* **Objectif de l'exercice**:
Trouvez, s'il vous plaît, toutes les lignes des entrées où figure le mot « kern », puis recopiez-les.

* **Entrées disponibles**:
+ + + +

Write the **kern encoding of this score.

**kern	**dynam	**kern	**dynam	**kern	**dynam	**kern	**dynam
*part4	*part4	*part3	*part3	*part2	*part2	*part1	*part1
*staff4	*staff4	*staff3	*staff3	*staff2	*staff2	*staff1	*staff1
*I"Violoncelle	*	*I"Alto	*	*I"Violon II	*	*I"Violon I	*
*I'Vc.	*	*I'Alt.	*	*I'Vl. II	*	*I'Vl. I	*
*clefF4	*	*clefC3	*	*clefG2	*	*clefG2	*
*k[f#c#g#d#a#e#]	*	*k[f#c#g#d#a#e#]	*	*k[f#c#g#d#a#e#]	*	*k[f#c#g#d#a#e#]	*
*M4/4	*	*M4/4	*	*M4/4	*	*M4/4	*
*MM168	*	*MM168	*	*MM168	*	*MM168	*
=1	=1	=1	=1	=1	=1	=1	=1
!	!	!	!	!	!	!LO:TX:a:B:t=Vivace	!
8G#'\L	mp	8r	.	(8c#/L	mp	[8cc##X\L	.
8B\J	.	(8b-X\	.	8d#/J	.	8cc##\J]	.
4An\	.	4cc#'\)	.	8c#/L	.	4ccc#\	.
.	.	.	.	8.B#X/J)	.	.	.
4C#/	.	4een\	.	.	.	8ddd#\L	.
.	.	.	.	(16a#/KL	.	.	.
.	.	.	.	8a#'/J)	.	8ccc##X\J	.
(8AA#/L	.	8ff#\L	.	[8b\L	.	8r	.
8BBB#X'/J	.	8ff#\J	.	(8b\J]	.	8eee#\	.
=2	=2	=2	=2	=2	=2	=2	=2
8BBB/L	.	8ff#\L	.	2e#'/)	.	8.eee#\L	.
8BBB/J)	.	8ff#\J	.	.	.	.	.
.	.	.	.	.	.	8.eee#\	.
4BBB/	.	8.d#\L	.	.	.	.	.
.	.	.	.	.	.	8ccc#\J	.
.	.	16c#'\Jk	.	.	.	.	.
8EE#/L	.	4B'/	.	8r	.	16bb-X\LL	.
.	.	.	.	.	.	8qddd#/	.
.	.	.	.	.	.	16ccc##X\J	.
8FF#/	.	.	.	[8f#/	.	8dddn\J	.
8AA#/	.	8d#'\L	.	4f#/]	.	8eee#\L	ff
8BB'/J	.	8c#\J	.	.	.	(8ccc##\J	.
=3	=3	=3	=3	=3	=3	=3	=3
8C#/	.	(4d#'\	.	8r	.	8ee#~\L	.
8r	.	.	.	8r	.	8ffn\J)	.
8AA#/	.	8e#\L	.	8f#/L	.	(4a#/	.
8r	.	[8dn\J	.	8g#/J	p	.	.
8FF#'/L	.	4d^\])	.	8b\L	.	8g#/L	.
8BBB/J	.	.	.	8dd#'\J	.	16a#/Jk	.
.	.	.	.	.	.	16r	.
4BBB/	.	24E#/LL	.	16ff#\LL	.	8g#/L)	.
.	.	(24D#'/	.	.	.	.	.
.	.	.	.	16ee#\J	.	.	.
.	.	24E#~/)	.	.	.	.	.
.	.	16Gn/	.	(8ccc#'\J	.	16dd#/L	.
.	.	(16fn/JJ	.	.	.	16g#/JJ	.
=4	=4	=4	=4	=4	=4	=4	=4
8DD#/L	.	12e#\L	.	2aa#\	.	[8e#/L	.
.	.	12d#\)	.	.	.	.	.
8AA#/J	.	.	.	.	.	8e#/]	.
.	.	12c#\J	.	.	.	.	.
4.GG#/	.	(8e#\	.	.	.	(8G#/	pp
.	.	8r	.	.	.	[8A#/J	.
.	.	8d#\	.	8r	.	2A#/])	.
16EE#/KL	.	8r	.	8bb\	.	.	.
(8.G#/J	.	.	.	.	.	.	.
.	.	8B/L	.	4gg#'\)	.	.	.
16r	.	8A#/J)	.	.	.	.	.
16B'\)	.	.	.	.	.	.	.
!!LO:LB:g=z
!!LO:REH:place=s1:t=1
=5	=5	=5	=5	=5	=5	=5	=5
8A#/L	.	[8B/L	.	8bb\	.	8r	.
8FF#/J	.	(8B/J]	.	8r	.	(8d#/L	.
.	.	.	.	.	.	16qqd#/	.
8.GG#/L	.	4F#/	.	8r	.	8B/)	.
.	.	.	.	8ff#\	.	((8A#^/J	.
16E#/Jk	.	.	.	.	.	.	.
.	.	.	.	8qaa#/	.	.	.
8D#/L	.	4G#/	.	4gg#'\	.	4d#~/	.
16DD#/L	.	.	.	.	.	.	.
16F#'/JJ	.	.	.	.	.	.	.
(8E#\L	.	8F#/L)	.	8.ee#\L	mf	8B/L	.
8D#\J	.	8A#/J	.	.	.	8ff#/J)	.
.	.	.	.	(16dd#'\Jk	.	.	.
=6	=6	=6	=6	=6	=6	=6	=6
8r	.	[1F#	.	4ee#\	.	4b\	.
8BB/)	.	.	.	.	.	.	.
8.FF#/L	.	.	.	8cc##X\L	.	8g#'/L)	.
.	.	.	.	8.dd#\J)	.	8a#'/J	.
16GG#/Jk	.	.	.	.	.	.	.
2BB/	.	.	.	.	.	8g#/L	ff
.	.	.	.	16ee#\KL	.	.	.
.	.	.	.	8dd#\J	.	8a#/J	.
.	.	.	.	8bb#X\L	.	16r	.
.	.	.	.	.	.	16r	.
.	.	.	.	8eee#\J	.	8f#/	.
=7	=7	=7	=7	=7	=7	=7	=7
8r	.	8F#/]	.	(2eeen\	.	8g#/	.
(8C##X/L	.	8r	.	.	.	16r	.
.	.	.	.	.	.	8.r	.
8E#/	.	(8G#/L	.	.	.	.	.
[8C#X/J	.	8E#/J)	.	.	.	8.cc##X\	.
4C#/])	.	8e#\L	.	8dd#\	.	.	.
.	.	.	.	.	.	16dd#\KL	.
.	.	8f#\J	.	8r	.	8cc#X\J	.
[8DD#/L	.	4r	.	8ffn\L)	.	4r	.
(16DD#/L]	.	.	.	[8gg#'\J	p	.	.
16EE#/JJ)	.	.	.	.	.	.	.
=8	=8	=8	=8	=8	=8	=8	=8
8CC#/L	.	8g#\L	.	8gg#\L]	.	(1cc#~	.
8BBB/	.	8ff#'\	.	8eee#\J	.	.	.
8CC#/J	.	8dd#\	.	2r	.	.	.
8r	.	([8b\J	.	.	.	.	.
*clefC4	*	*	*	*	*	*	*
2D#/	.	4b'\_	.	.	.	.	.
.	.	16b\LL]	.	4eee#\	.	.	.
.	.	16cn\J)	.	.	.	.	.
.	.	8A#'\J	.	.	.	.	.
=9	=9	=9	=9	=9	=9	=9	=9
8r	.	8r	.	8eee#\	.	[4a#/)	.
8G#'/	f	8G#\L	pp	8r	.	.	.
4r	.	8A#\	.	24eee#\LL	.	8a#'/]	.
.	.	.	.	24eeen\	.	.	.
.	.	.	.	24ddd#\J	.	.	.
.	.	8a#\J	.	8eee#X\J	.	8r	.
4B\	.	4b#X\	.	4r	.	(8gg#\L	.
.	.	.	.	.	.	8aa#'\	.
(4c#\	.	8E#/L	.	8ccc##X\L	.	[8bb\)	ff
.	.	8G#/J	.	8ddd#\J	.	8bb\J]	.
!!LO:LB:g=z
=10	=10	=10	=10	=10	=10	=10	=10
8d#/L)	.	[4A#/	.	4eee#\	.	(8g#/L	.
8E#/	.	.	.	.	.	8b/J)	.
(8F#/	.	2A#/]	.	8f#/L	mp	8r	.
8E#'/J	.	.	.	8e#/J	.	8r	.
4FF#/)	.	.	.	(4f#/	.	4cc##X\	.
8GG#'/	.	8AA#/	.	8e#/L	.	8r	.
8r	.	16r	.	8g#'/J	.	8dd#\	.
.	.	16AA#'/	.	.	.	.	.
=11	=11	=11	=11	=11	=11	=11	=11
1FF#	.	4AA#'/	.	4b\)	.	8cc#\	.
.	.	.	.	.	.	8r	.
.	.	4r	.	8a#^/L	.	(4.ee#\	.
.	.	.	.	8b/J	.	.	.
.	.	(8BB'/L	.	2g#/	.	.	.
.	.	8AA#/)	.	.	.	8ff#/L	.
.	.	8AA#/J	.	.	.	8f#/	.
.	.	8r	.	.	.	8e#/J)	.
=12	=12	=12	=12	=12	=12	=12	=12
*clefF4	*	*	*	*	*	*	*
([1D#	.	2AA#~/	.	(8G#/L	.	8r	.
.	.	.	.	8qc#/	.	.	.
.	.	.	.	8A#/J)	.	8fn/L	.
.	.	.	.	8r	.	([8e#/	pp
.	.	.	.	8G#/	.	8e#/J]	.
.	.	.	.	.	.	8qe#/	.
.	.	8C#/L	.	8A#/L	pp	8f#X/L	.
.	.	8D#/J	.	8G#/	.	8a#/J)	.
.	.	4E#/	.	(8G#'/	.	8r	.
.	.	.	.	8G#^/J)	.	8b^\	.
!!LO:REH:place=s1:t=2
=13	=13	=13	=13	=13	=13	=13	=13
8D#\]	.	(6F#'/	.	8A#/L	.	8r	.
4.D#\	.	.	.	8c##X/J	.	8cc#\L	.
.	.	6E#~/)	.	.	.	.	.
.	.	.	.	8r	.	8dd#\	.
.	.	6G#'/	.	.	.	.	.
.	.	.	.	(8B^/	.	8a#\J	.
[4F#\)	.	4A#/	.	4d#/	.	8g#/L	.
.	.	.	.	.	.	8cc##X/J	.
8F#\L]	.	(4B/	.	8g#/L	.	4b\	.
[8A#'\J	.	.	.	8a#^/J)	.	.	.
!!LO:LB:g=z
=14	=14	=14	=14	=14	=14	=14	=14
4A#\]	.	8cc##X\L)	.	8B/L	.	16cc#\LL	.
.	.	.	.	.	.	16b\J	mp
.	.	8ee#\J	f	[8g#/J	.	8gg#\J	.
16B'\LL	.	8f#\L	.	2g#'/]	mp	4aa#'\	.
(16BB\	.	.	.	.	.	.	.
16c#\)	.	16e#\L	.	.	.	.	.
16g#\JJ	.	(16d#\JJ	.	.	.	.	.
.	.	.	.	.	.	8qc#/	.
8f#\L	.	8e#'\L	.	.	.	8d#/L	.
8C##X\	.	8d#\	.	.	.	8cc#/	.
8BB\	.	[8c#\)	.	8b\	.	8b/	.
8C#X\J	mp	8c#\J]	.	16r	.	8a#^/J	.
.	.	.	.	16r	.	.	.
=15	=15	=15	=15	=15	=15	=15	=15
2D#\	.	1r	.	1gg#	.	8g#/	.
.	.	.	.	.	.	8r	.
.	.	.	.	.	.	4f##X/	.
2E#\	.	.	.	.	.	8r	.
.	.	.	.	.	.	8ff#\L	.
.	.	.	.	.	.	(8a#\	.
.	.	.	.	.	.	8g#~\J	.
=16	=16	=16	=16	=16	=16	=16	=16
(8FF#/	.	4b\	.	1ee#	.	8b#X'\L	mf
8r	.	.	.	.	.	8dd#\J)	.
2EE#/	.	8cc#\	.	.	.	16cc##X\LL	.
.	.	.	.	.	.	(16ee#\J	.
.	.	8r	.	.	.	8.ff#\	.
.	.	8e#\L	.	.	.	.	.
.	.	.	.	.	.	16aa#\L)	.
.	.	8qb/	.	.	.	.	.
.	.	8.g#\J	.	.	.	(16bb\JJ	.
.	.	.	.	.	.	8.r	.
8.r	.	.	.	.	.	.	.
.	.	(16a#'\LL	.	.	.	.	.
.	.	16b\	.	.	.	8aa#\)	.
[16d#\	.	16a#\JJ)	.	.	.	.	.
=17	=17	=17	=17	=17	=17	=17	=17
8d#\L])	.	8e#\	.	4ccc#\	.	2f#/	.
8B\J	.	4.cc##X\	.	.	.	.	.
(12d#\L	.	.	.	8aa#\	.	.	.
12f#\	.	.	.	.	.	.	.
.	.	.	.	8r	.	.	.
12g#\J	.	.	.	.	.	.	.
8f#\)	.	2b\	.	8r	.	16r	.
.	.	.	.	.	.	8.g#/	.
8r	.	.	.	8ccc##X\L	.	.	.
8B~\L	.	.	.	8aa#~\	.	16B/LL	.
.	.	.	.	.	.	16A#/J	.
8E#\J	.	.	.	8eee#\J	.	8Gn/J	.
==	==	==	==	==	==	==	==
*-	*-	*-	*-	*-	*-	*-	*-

+ + + +

* **Résultat de l'exercice**:
Write the **kern encoding of this score.
**kern	**dynam	**kern	**dynam	**kern	**dynam	**kern	**dynam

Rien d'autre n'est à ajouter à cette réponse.